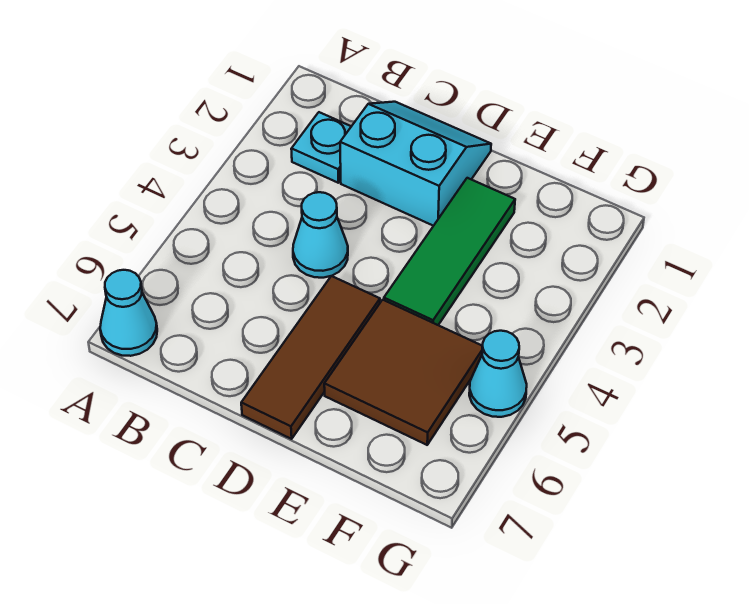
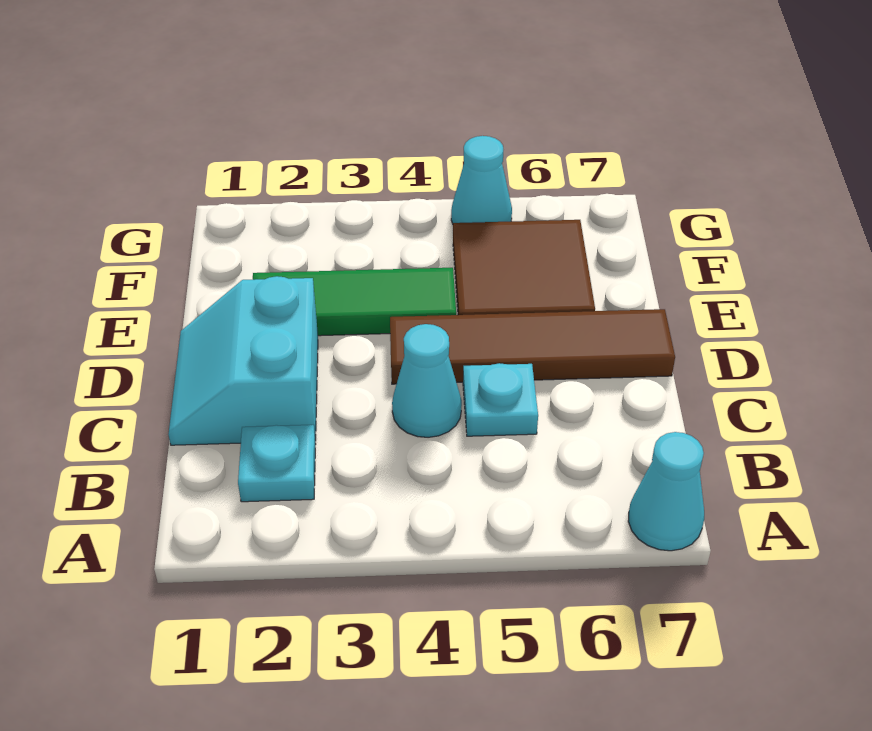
none -> cyan plate C5 level 1
brown tile D5:D7 level 1 -> brown tile D4:D7 level 1

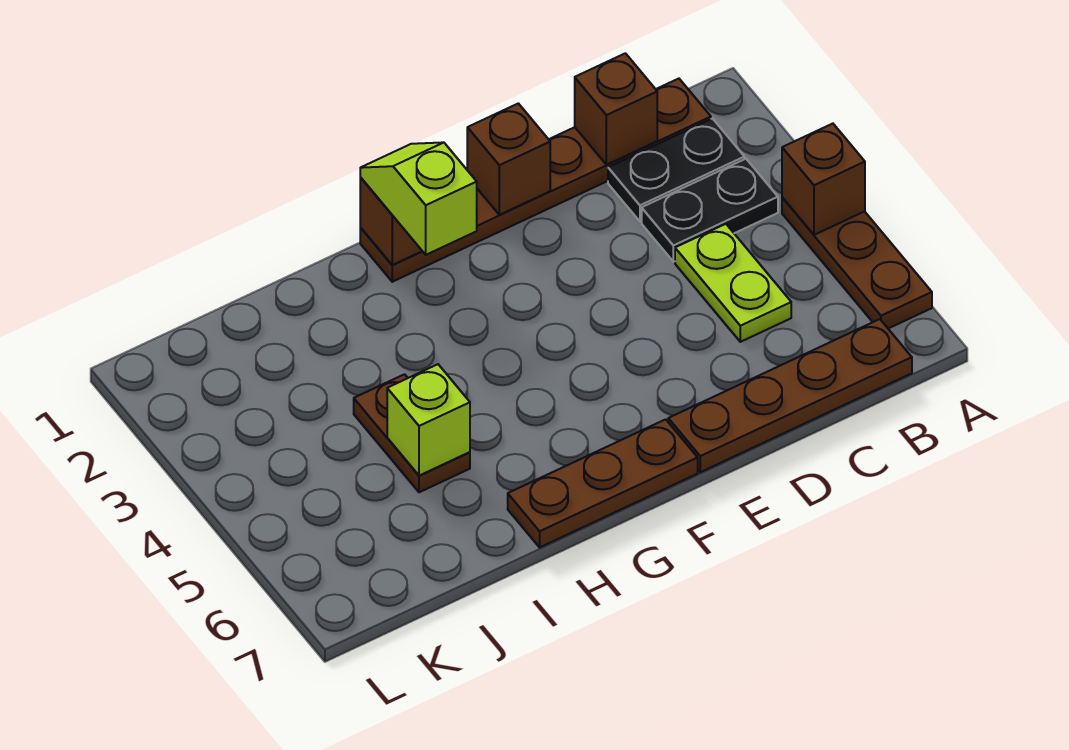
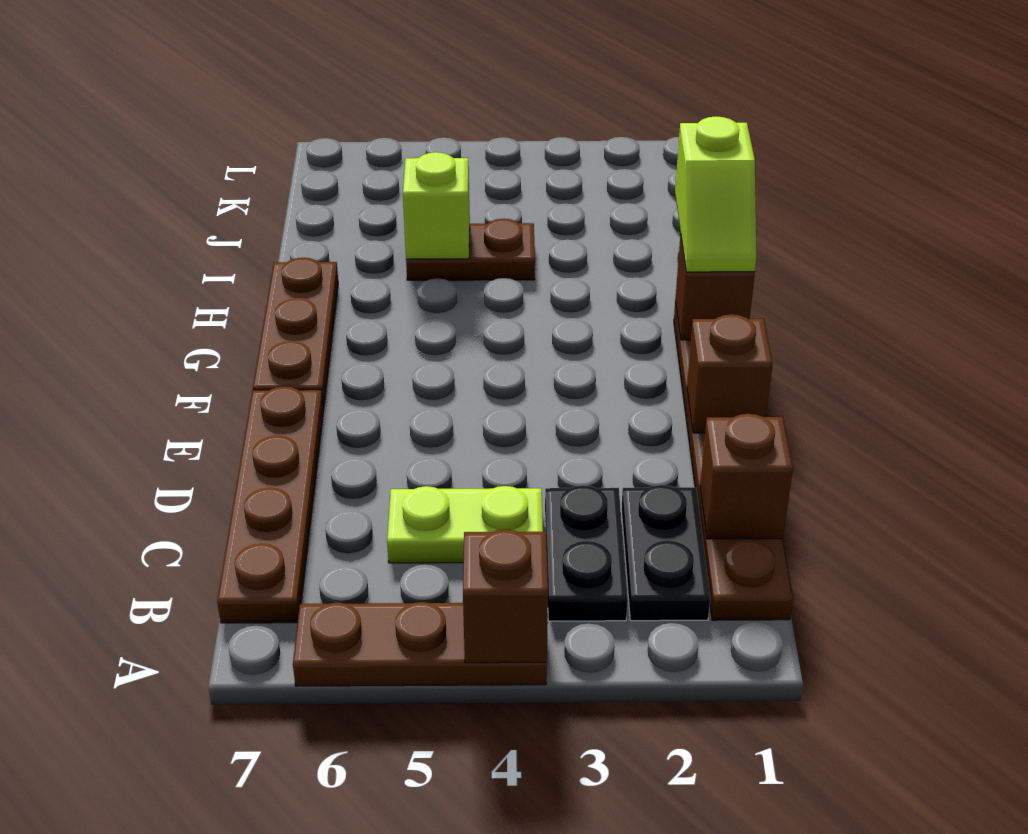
lime slope G1:G2 level 3 top 2 -> lime slope G1:H1 level 3 top H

---------------

ABOUT THIS TASK: The output must match, line for line, the span from the line containing "brown tile D5:D7" through the end of the data, with the pictures removed.

ANSWER FOR THIS EXERCISE:
brown tile D5:D7 level 1 -> brown tile D4:D7 level 1

lime slope G1:G2 level 3 top 2 -> lime slope G1:H1 level 3 top H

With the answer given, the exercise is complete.